_TASK_.
Lines that include the string "XSHUT" are the ones to copy from the entries below.

-- RECORDS FOR THE EXERCISE follows --

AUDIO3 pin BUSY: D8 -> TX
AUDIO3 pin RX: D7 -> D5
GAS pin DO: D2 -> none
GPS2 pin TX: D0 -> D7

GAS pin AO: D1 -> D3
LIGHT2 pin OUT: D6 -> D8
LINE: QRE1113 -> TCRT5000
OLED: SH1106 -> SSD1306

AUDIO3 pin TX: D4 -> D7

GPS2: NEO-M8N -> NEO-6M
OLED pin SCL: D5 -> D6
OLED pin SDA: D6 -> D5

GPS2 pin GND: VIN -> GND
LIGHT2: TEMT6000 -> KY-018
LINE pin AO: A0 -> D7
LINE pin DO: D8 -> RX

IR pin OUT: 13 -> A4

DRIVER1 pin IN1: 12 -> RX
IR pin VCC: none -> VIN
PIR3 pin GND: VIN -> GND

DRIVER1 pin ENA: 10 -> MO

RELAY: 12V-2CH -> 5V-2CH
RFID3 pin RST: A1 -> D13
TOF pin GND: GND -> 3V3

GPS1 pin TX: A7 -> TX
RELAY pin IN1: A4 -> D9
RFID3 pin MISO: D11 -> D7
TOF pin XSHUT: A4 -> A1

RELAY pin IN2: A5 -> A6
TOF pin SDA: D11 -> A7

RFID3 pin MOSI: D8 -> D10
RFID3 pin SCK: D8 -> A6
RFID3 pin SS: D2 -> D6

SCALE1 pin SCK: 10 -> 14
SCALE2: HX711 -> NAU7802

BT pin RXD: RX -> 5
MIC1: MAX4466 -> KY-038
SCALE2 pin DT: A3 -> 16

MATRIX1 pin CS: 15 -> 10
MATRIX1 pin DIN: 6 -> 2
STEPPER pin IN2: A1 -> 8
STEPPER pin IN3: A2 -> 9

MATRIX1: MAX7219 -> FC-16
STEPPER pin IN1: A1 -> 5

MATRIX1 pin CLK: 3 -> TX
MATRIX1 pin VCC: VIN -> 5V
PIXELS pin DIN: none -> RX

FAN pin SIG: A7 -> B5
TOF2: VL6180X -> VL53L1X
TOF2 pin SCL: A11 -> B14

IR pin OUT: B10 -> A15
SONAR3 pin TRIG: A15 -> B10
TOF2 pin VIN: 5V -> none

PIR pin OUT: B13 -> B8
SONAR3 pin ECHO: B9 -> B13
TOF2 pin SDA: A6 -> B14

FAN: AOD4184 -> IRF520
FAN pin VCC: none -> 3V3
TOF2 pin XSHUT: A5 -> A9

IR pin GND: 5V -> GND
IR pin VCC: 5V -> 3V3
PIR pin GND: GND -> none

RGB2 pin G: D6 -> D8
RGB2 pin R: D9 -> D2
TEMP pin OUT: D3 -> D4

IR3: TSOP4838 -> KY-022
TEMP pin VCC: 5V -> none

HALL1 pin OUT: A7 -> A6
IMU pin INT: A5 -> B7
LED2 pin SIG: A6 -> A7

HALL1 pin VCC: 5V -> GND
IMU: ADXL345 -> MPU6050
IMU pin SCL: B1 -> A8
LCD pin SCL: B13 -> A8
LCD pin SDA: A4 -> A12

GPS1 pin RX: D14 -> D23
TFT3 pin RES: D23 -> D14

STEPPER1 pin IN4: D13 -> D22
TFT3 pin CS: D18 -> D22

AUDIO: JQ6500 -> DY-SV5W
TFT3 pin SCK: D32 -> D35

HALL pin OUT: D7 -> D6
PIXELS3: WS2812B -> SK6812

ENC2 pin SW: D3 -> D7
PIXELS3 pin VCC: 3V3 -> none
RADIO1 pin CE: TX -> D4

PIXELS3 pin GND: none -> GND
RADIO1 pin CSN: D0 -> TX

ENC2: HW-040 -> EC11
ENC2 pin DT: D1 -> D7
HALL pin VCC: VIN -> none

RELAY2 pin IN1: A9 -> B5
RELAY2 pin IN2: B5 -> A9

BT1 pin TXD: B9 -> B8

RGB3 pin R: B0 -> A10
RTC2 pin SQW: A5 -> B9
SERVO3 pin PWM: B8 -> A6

-- RECORDS FOR THE EXERCISE concluded --

_WORKED SOLUTION_.
TOF pin XSHUT: A4 -> A1
TOF2 pin XSHUT: A5 -> A9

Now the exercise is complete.